Action item » For this exercise, copy exactly every line from the one holding "second_place: [676, 175, 751, 221]" through the end of the data, both included. Omit pictures.

Exercise material »
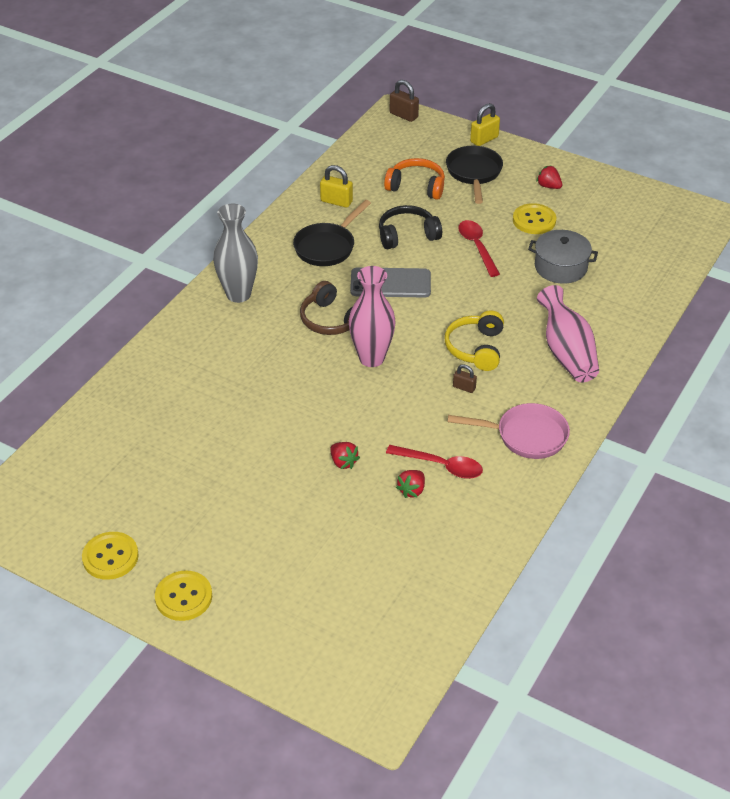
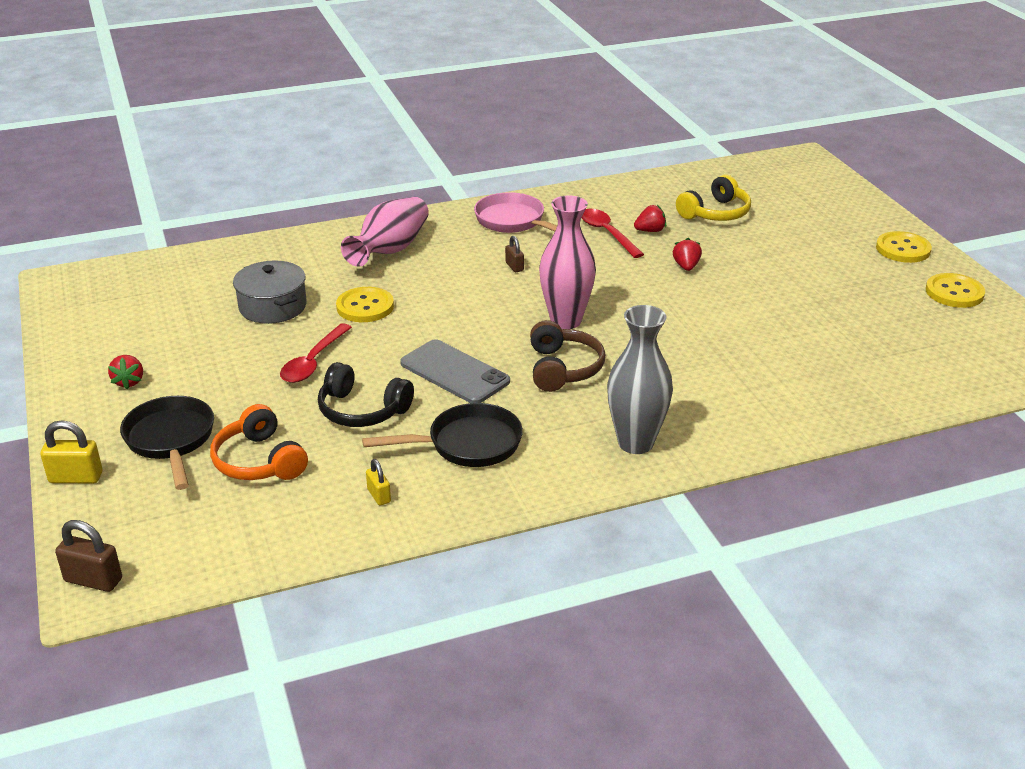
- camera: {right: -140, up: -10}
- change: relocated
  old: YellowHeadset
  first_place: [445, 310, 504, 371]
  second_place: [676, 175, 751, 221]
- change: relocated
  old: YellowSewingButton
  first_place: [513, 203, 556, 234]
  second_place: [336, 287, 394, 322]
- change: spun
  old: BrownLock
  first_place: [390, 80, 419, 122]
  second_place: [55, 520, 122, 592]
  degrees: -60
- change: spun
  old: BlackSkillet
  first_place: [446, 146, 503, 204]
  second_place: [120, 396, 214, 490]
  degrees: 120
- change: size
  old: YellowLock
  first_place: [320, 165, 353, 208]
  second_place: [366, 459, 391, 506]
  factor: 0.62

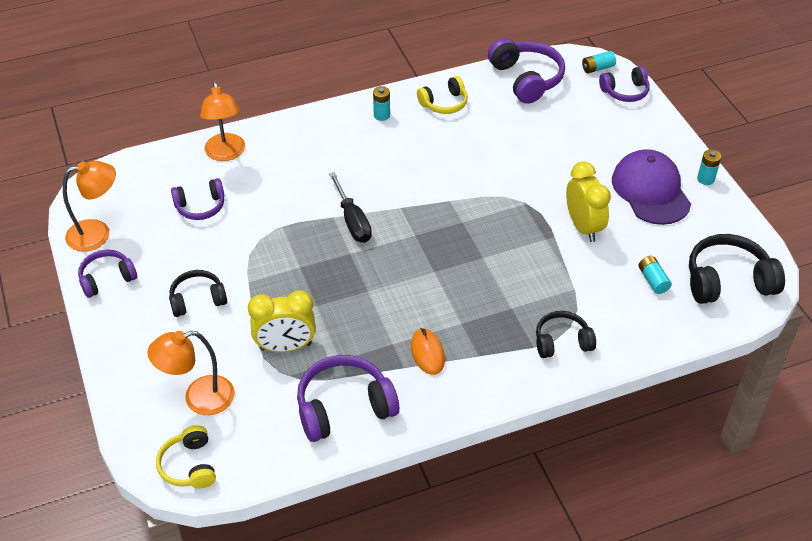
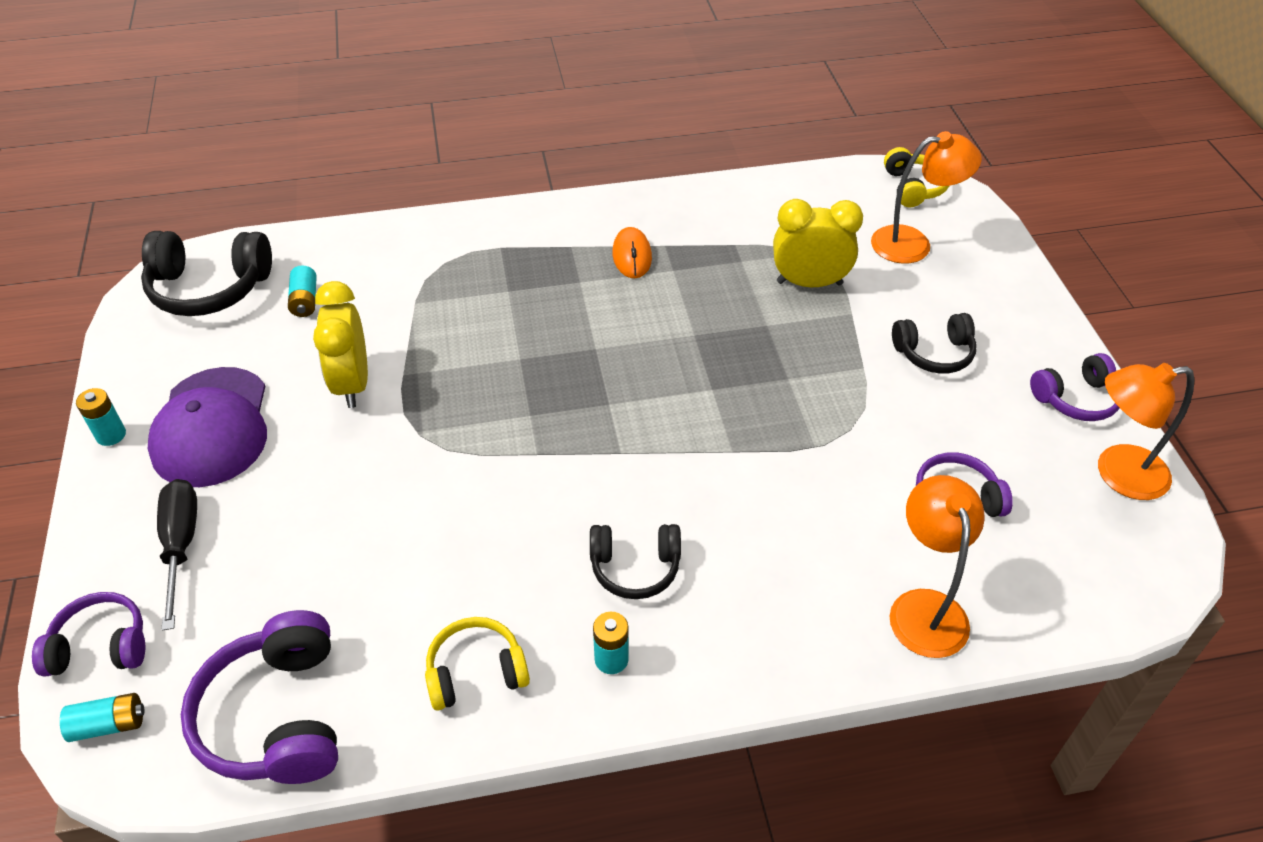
- camera: {right: -170, up: 0}
- change: missing
  old: PurpleHeadset
  first_place: [297, 355, 399, 442]
- change: relocated
  old: BlackScrewdriver
  first_place: [329, 172, 372, 243]
  second_place: [157, 479, 197, 631]
- change: relocated
  old: BlackHeadset
  first_place: [536, 311, 596, 358]
  second_place: [590, 524, 681, 599]

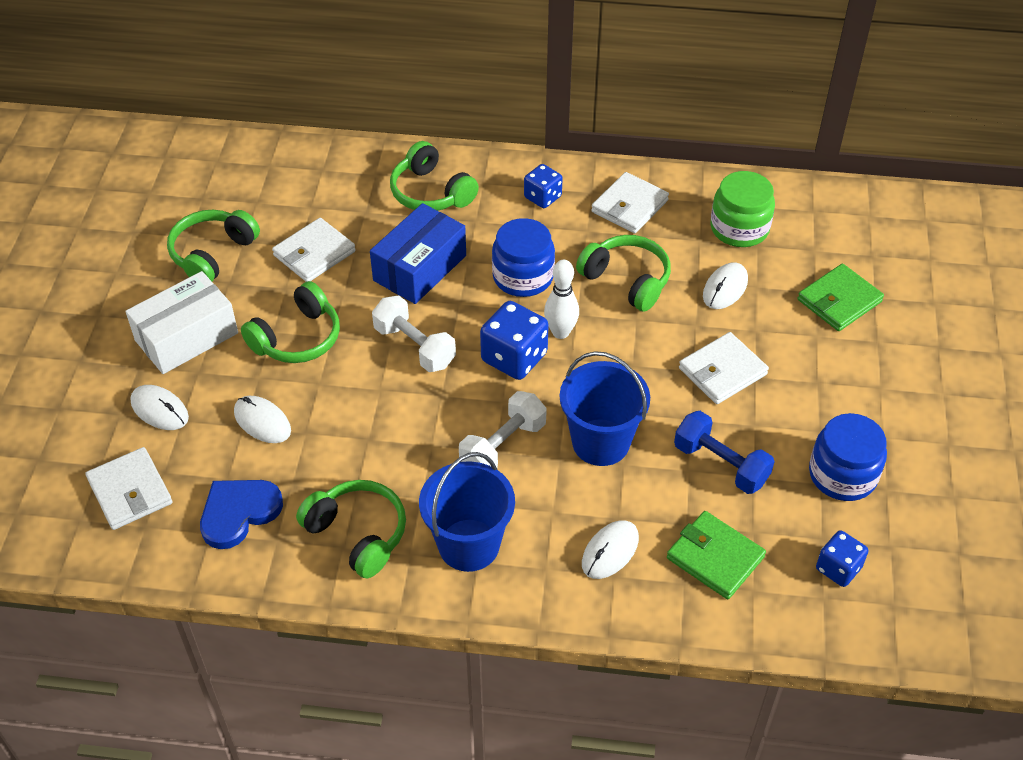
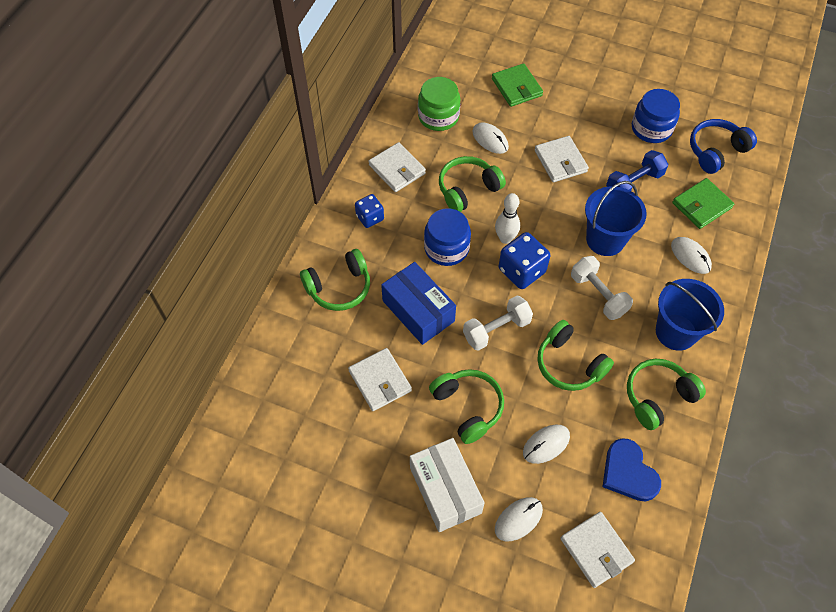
- camera: {right: -75, up: 10}
- change: relocated
  old: LeafGreenHeadset
  first_place: [167, 210, 260, 282]
  second_place: [537, 320, 614, 391]
- change: exchanged
  old: CobaltGameDie
  new: CobaltHeadset
  first_place: [816, 530, 869, 587]
  second_place: [690, 119, 757, 174]
- change: spun
  old: SnowWhiteCardWallet
  first_place: [86, 447, 172, 530]
  second_place: [560, 512, 635, 588]
  degrees: 75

Task result »
  second_place: [676, 175, 751, 221]
- change: relocated
  old: YellowSewingButton
  first_place: [513, 203, 556, 234]
  second_place: [336, 287, 394, 322]
- change: spun
  old: BrownLock
  first_place: [390, 80, 419, 122]
  second_place: [55, 520, 122, 592]
  degrees: -60
- change: spun
  old: BlackSkillet
  first_place: [446, 146, 503, 204]
  second_place: [120, 396, 214, 490]
  degrees: 120
- change: size
  old: YellowLock
  first_place: [320, 165, 353, 208]
  second_place: [366, 459, 391, 506]
  factor: 0.62

- camera: {right: -170, up: 0}
- change: missing
  old: PurpleHeadset
  first_place: [297, 355, 399, 442]
- change: relocated
  old: BlackScrewdriver
  first_place: [329, 172, 372, 243]
  second_place: [157, 479, 197, 631]
- change: relocated
  old: BlackHeadset
  first_place: [536, 311, 596, 358]
  second_place: [590, 524, 681, 599]

- camera: {right: -75, up: 10}
- change: relocated
  old: LeafGreenHeadset
  first_place: [167, 210, 260, 282]
  second_place: [537, 320, 614, 391]
- change: exchanged
  old: CobaltGameDie
  new: CobaltHeadset
  first_place: [816, 530, 869, 587]
  second_place: [690, 119, 757, 174]
- change: spun
  old: SnowWhiteCardWallet
  first_place: [86, 447, 172, 530]
  second_place: [560, 512, 635, 588]
  degrees: 75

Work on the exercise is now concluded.